-- Start of Materials provided --

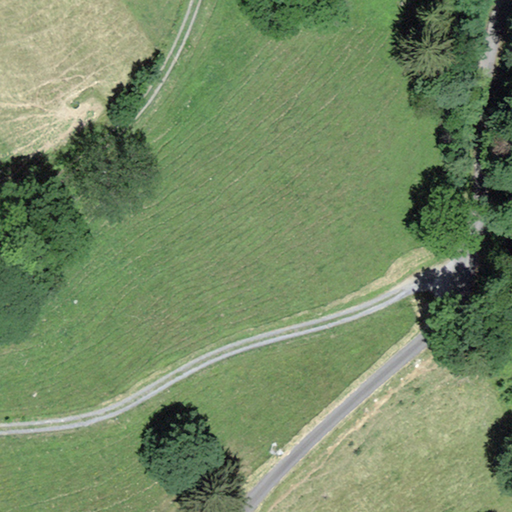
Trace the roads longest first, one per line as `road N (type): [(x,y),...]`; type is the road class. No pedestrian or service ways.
road 1 (unclassified): [(248,511),(300,452),(436,332),(461,297),(494,58),(511,5)]
road 2 (track): [(0,430),(120,410),(226,352),(469,272)]
road 3 (track): [(0,255),(138,114),(171,67),(199,0)]
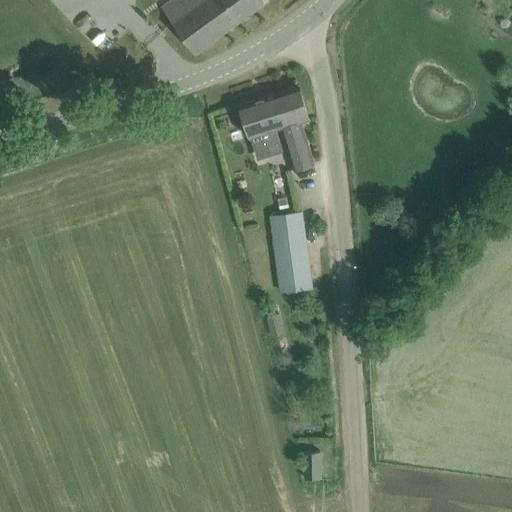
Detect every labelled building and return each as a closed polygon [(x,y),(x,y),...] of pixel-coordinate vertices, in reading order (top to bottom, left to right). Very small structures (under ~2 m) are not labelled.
[(175,0),(164,8),(196,52),(264,2),(262,0),(175,0)] [(277,92),(284,114),(278,116),(282,126),(288,145),(308,139),(302,120),(309,118),(299,85),(277,92)] [(242,104),(252,136),(264,132),(270,155),(283,150),(277,128),(282,126),(278,116),(284,114),(277,92),(242,104)] [(308,139),(288,145),(295,168),(315,162),(308,139)] [(271,215),(281,291),(312,287),(302,211),(271,215)] [(322,477),(321,451),(306,451),(306,477),(322,477)]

-- End of Materials provided --

## Request
Reproduce every line of the records above word for word, but leave out the pictures.

## Exercise output
Trace the roads longest first, one per line as `road N (type): [(x,y),...]`; type is the road class. No pedestrian or service ways.
road 1 (unclassified): [(248,511),(300,452),(436,332),(461,297),(494,58),(511,5)]
road 2 (track): [(0,430),(120,410),(226,352),(469,272)]
road 3 (track): [(0,255),(138,114),(171,67),(199,0)]
Detect every labelled building and return each as a closed polygon [(x,y),(x,y),...] of pixel-coordinate vertices, in reading order (top to bottom, left to right). Very small structures (under ~2 m) are not labelled.
[(175,0),(164,8),(196,52),(264,2),(262,0),(175,0)] [(277,92),(284,114),(278,116),(282,126),(288,145),(308,139),(302,120),(309,118),(299,85),(277,92)] [(242,104),(252,136),(264,132),(270,155),(283,150),(277,128),(282,126),(278,116),(284,114),(277,92),(242,104)] [(308,139),(288,145),(295,168),(315,162),(308,139)] [(271,215),(281,291),(312,287),(302,211),(271,215)] [(322,477),(321,451),(306,451),(306,477),(322,477)]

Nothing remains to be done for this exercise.